*** Opening of EXERCISE DATA ***
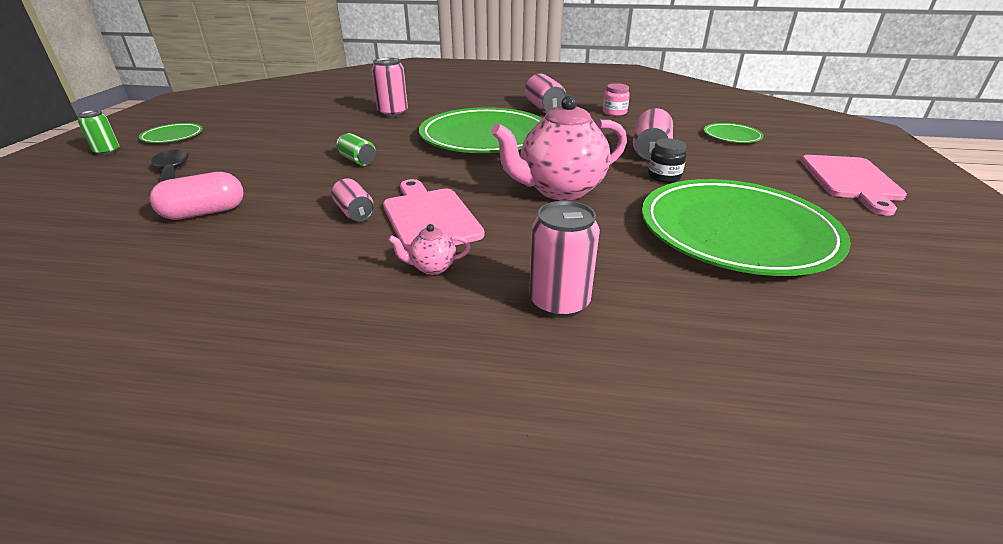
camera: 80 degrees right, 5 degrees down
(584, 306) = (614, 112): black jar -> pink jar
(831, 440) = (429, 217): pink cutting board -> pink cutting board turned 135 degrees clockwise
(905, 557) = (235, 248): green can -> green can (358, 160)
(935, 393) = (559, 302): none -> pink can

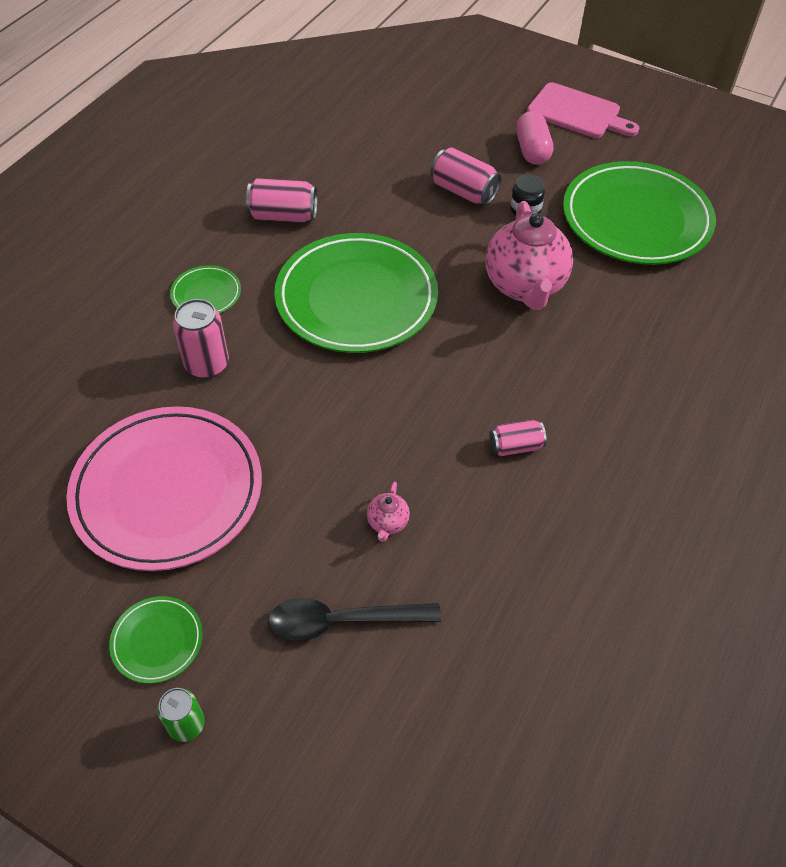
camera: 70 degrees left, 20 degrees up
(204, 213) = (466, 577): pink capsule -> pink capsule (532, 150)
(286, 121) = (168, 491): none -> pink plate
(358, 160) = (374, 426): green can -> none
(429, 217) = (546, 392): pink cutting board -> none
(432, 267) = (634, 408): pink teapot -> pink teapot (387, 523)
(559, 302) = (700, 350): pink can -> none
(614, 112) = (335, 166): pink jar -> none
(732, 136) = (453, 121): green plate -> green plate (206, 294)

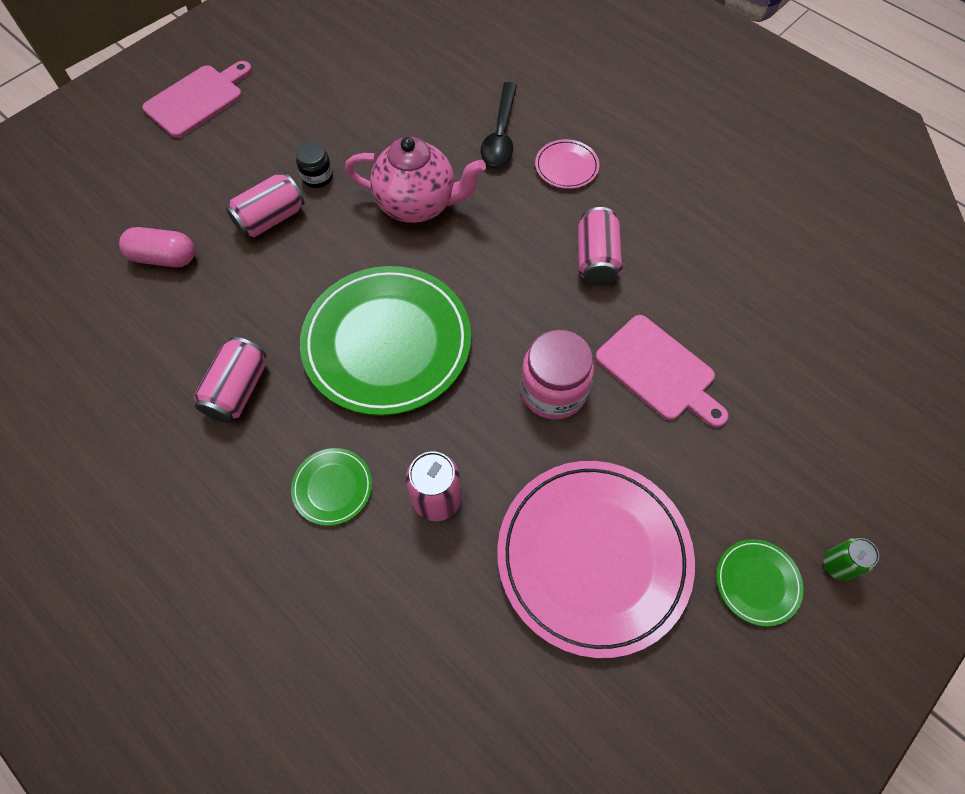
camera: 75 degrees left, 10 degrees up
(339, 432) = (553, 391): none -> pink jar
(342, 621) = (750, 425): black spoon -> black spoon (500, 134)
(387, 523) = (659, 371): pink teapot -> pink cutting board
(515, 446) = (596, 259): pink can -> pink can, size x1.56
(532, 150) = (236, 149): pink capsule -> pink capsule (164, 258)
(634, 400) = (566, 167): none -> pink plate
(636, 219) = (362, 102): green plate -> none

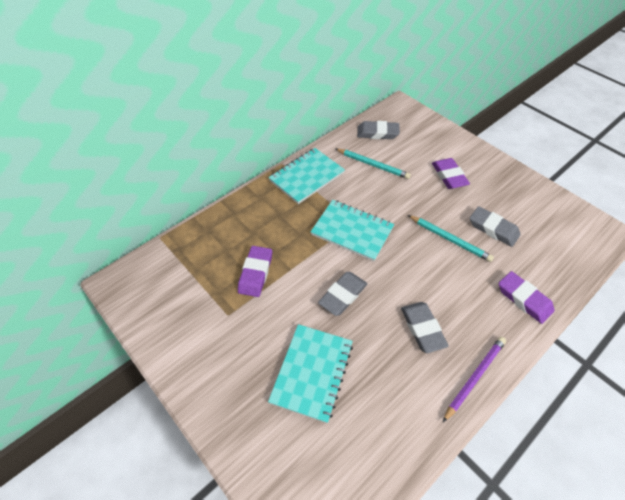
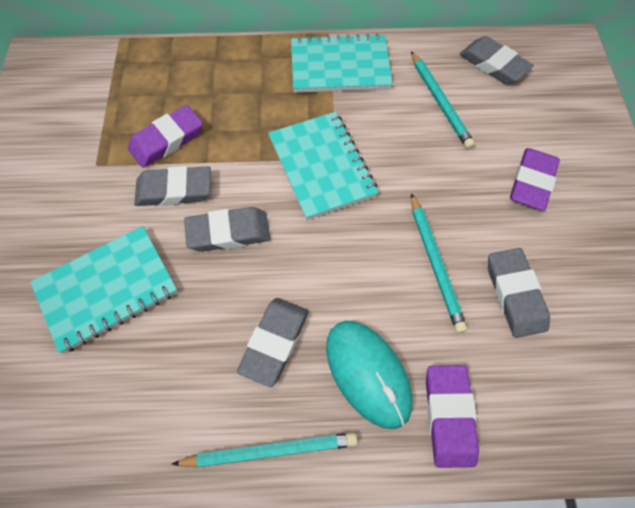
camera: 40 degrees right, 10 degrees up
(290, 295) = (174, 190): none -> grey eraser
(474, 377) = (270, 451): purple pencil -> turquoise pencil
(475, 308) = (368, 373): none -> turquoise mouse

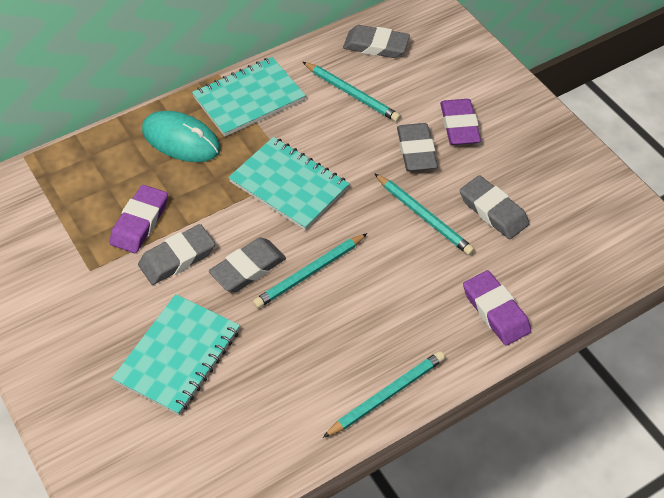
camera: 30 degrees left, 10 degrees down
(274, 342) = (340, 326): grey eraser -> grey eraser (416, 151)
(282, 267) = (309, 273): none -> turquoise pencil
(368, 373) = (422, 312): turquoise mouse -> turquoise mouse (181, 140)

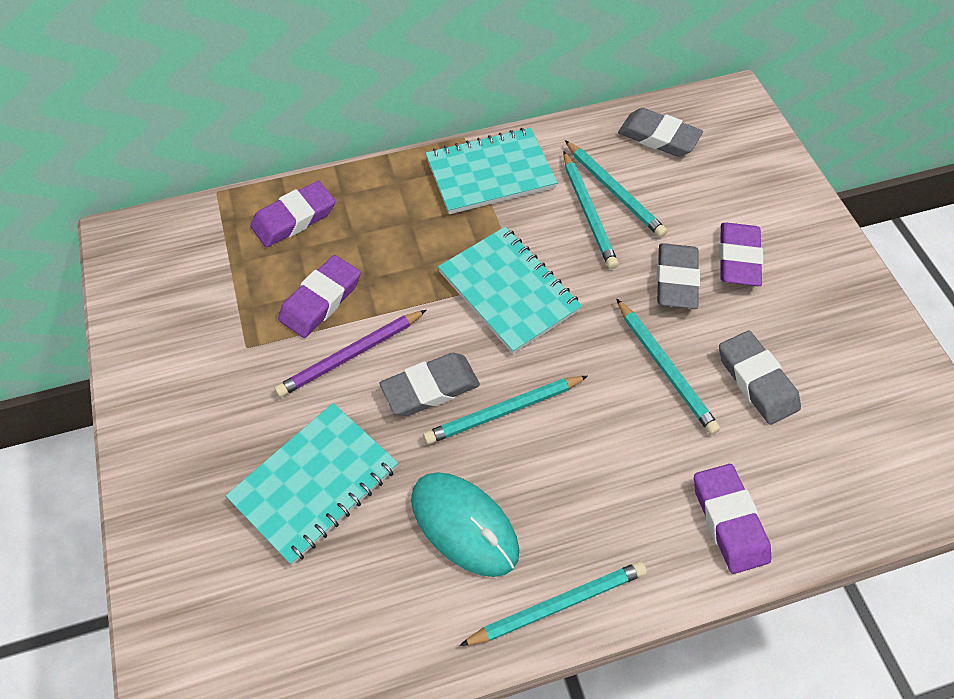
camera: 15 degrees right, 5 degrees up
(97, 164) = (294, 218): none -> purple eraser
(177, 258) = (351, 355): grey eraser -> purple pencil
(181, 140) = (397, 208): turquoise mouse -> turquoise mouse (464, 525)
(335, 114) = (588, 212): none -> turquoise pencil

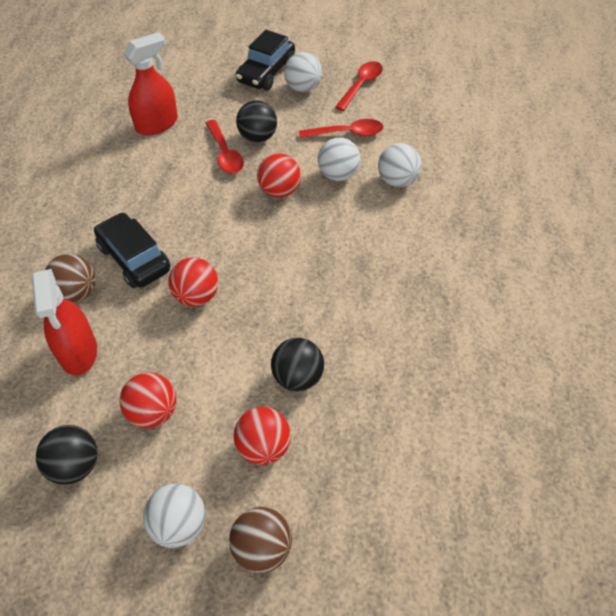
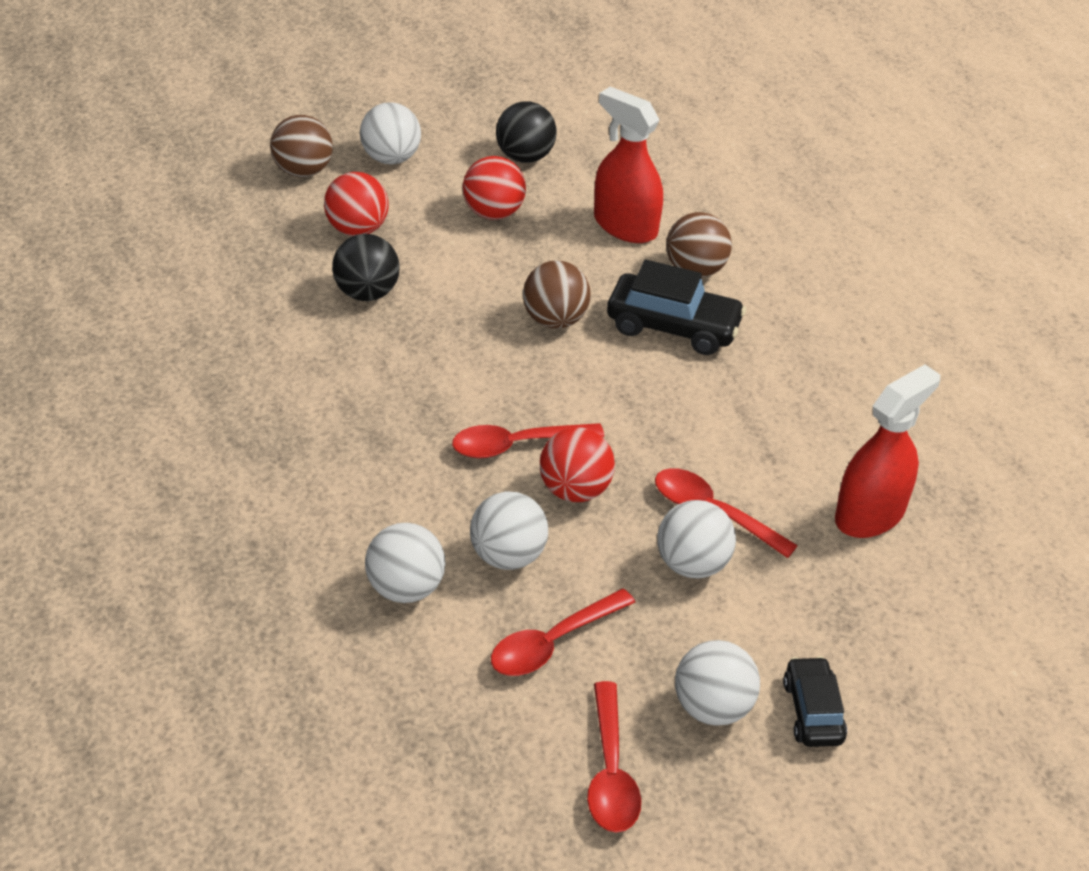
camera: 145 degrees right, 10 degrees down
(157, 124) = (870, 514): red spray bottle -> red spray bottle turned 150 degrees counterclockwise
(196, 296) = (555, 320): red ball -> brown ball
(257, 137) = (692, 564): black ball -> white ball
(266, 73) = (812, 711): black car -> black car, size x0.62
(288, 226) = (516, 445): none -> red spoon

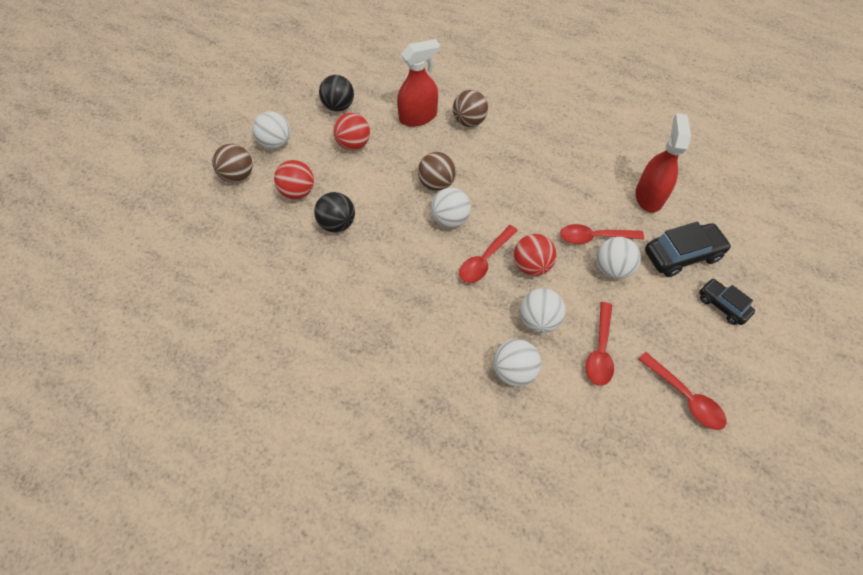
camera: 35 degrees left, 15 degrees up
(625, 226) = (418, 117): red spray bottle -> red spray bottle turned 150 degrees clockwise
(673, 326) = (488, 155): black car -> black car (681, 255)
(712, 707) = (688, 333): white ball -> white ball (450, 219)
*** Close of EXERCISE DATA ***
* _REQUIREMENT_
Could you restate every record above word for word, leaving the pictures out?

* _TASK RESPONSE_
camera: 80 degrees right, 5 degrees down
(584, 306) = (614, 112): black jar -> pink jar
(831, 440) = (429, 217): pink cutting board -> pink cutting board turned 135 degrees clockwise
(905, 557) = (235, 248): green can -> green can (358, 160)
(935, 393) = (559, 302): none -> pink can

camera: 70 degrees left, 20 degrees up
(204, 213) = (466, 577): pink capsule -> pink capsule (532, 150)
(286, 121) = (168, 491): none -> pink plate
(358, 160) = (374, 426): green can -> none
(429, 217) = (546, 392): pink cutting board -> none
(432, 267) = (634, 408): pink teapot -> pink teapot (387, 523)
(559, 302) = (700, 350): pink can -> none
(614, 112) = (335, 166): pink jar -> none
(732, 136) = (453, 121): green plate -> green plate (206, 294)

camera: 75 degrees left, 10 degrees up
(339, 432) = (553, 391): none -> pink jar
(342, 621) = (750, 425): black spoon -> black spoon (500, 134)
(387, 523) = (659, 371): pink teapot -> pink cutting board
(515, 446) = (596, 259): pink can -> pink can, size x1.56
(532, 150) = (236, 149): pink capsule -> pink capsule (164, 258)
(634, 400) = (566, 167): none -> pink plate
(636, 219) = (362, 102): green plate -> none

camera: 40 degrees right, 10 degrees up
(290, 295) = (174, 190): none -> grey eraser
(474, 377) = (270, 451): purple pencil -> turquoise pencil
(475, 308) = (368, 373): none -> turquoise mouse

camera: 30 degrees left, 10 degrees down
(274, 342) = (340, 326): grey eraser -> grey eraser (416, 151)
(282, 267) = (309, 273): none -> turquoise pencil
(368, 373) = (422, 312): turquoise mouse -> turquoise mouse (181, 140)

camera: 15 degrees right, 5 degrees up
(97, 164) = (294, 218): none -> purple eraser
(177, 258) = (351, 355): grey eraser -> purple pencil
(181, 140) = (397, 208): turquoise mouse -> turquoise mouse (464, 525)
(335, 114) = (588, 212): none -> turquoise pencil

camera: 145 degrees right, 10 degrees down
(157, 124) = (870, 514): red spray bottle -> red spray bottle turned 150 degrees counterclockwise
(196, 296) = (555, 320): red ball -> brown ball
(257, 137) = (692, 564): black ball -> white ball
(266, 73) = (812, 711): black car -> black car, size x0.62
(288, 226) = (516, 445): none -> red spoon

camera: 35 degrees left, 15 degrees up
(625, 226) = (418, 117): red spray bottle -> red spray bottle turned 150 degrees clockwise
(673, 326) = (488, 155): black car -> black car (681, 255)
(712, 707) = (688, 333): white ball -> white ball (450, 219)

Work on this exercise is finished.